> [DATA]
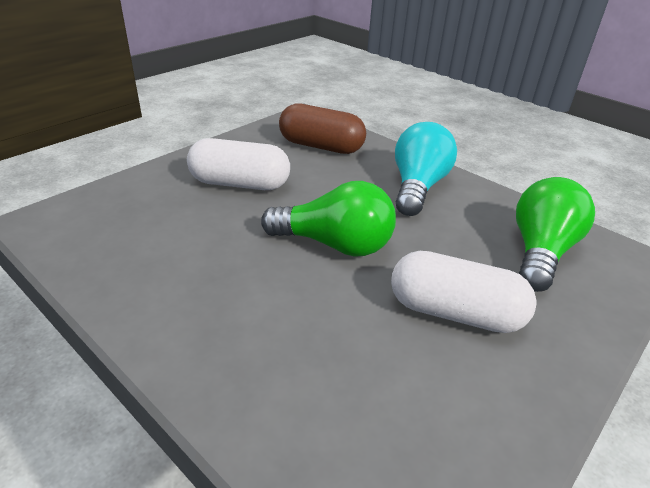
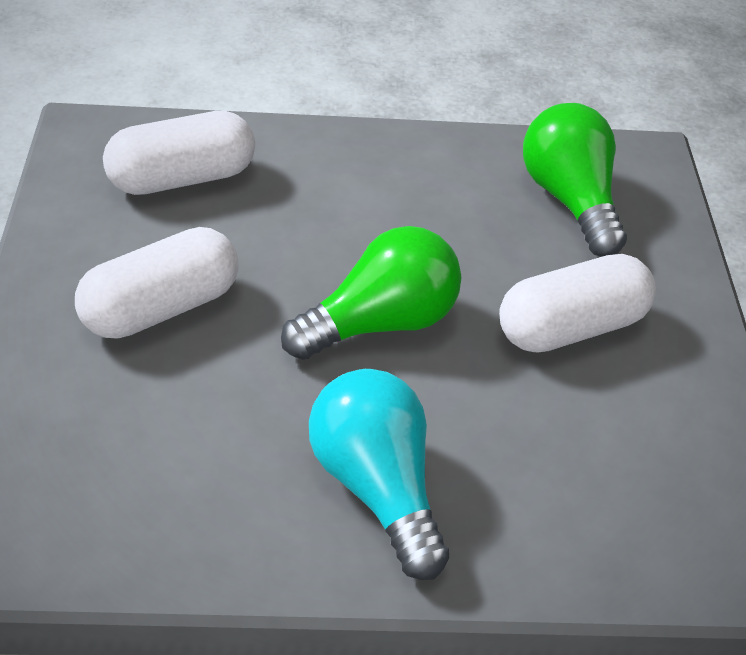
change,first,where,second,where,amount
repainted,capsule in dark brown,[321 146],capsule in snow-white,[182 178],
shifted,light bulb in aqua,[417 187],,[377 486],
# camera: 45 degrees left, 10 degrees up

> [PROBLEM DESCRIPTION] Pictures must not appear in the copy, which must otherwise match the listing exactly.

> [OUTPUT FOR THIS EXERCISE]
change,first,where,second,where,amount
repainted,capsule in dark brown,[321 146],capsule in snow-white,[182 178],
shifted,light bulb in aqua,[417 187],,[377 486],
# camera: 45 degrees left, 10 degrees up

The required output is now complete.